= What you will do =
Nothing but the lines from the one containing "black truck [250,170,315,247]" through the last line of the data below should be returned, each exactly as it stands, pictures excluded.
BEGIN
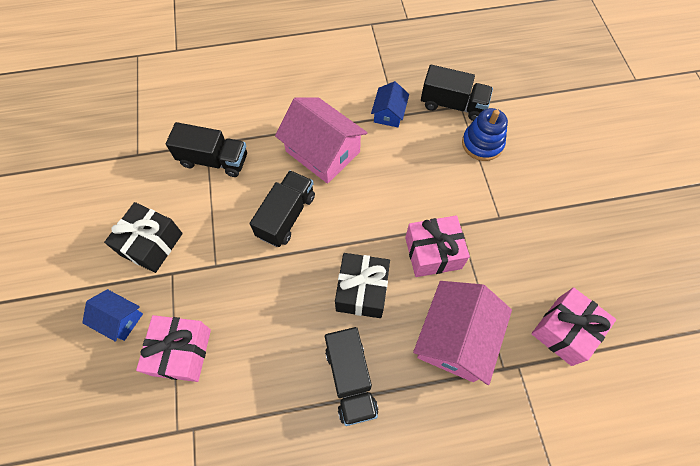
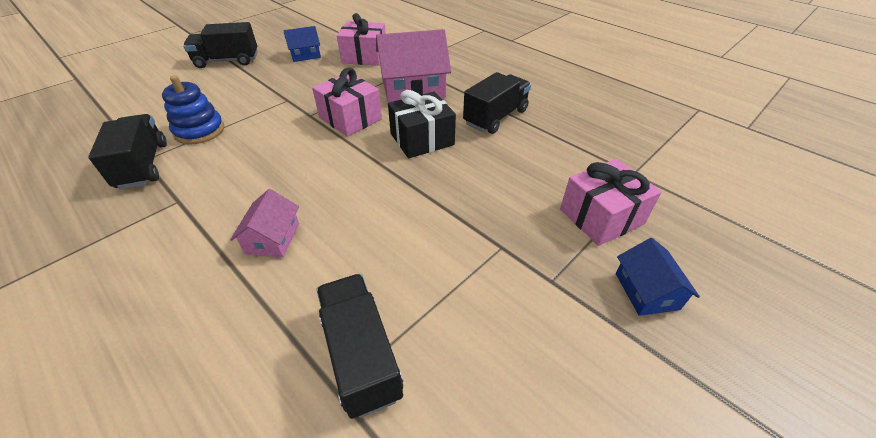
camera: 125 degrees left, 20 degrees down
black gift [104,202,183,273] -> none
black truck [250,170,315,247] -> black truck moved to [183,22,258,68]
pink house [275,97,367,184] -> pink house [230,189,299,258], size x0.53
blue house [371,81,409,127] -> blue house moved to [283,26,321,62]

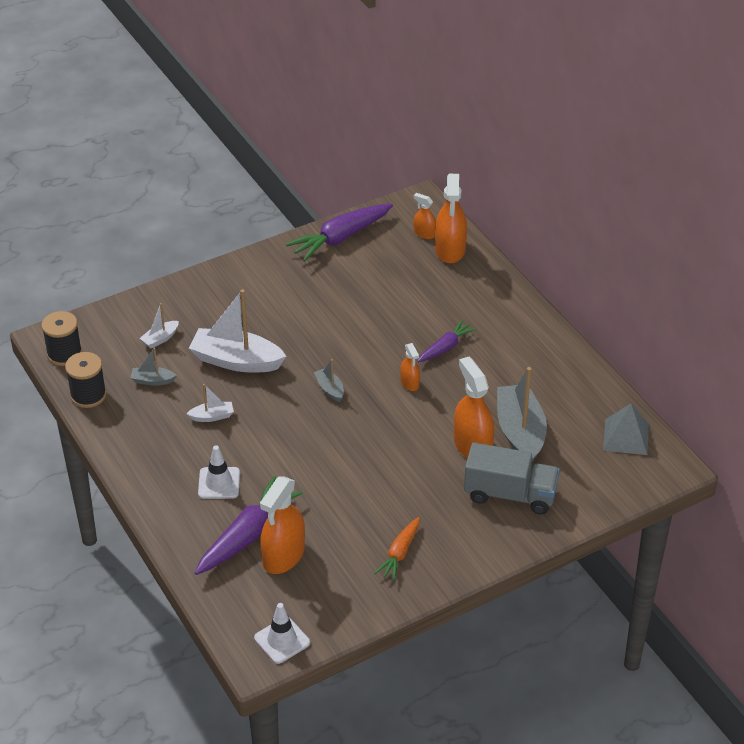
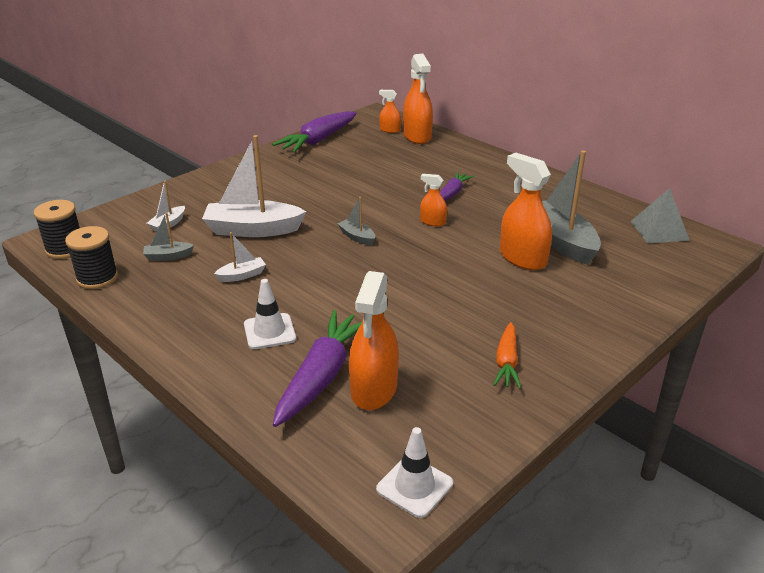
camera: 15 degrees left, 10 degrees down
orange spray bottle [400,343,420,391] -> orange spray bottle turned 150 degrees clockwise [420,174,447,226]
grey truck [464,442,560,515] -> none

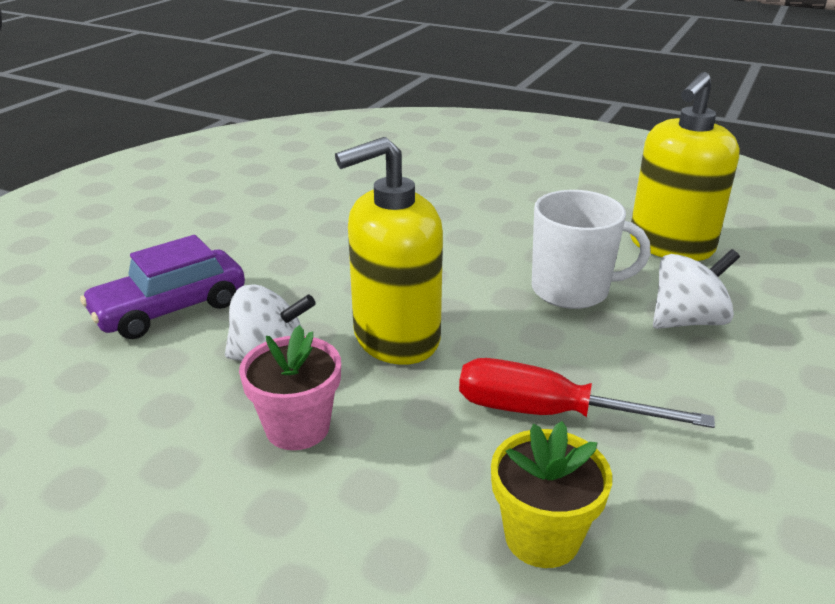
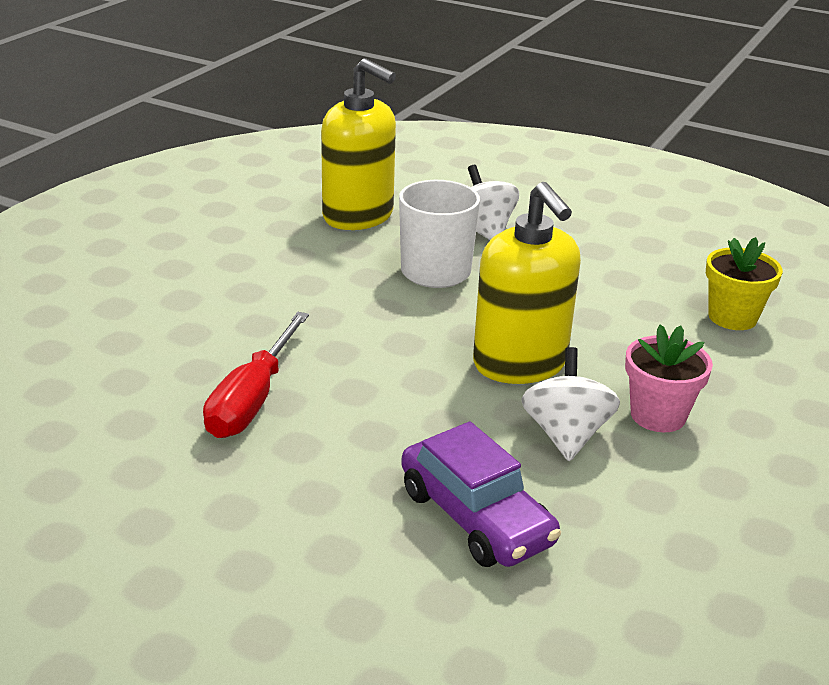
camera: 90 degrees left, 0 degrees up
red screwdriver [459,358,715,428] -> red screwdriver moved to [203,312,309,438]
END
= Answer =
black truck [250,170,315,247] -> black truck moved to [183,22,258,68]
pink house [275,97,367,184] -> pink house [230,189,299,258], size x0.53
blue house [371,81,409,127] -> blue house moved to [283,26,321,62]

camera: 15 degrees left, 10 degrees down
orange spray bottle [400,343,420,391] -> orange spray bottle turned 150 degrees clockwise [420,174,447,226]
grey truck [464,442,560,515] -> none

camera: 90 degrees left, 0 degrees up
red screwdriver [459,358,715,428] -> red screwdriver moved to [203,312,309,438]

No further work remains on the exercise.